§ PROBLEM: Beginning with the line that contains "black clock: 9 -> 6" in the material below, print each line exactly until the line that contains "turquoise glasses: 8 -> 7" has been printed, then stop.

§ DATA TO PROCESS:
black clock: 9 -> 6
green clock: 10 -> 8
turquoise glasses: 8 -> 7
==
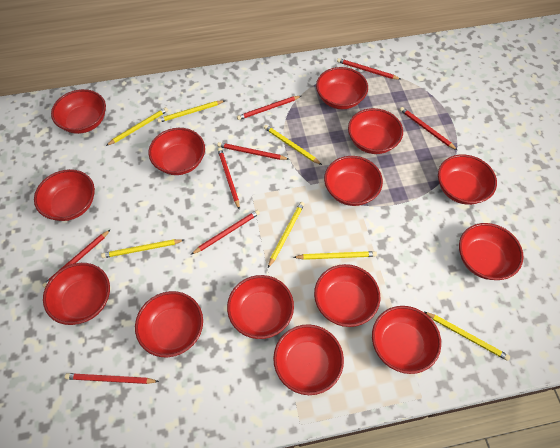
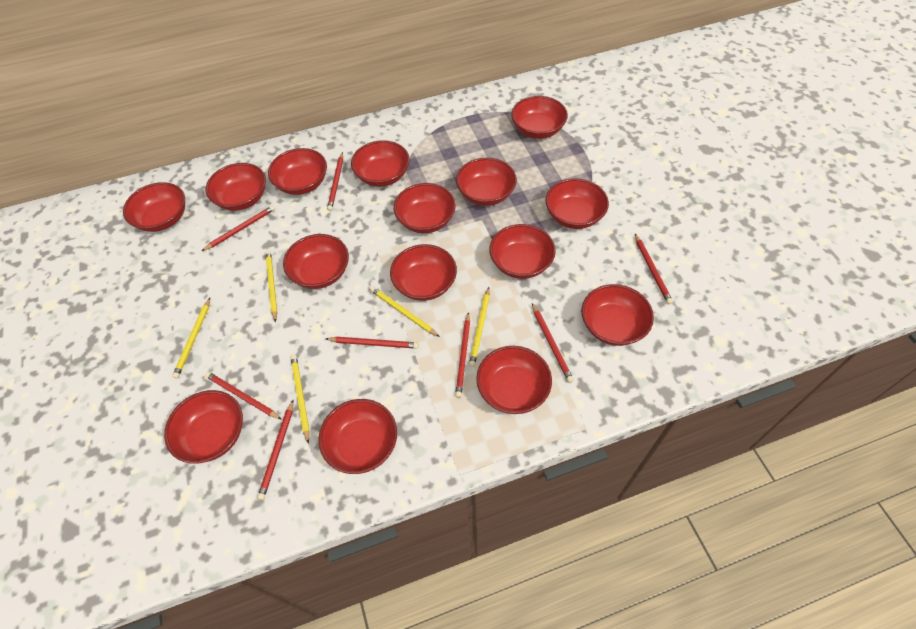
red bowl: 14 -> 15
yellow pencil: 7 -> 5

§ RESPONSE:
black clock: 9 -> 6
green clock: 10 -> 8
turquoise glasses: 8 -> 7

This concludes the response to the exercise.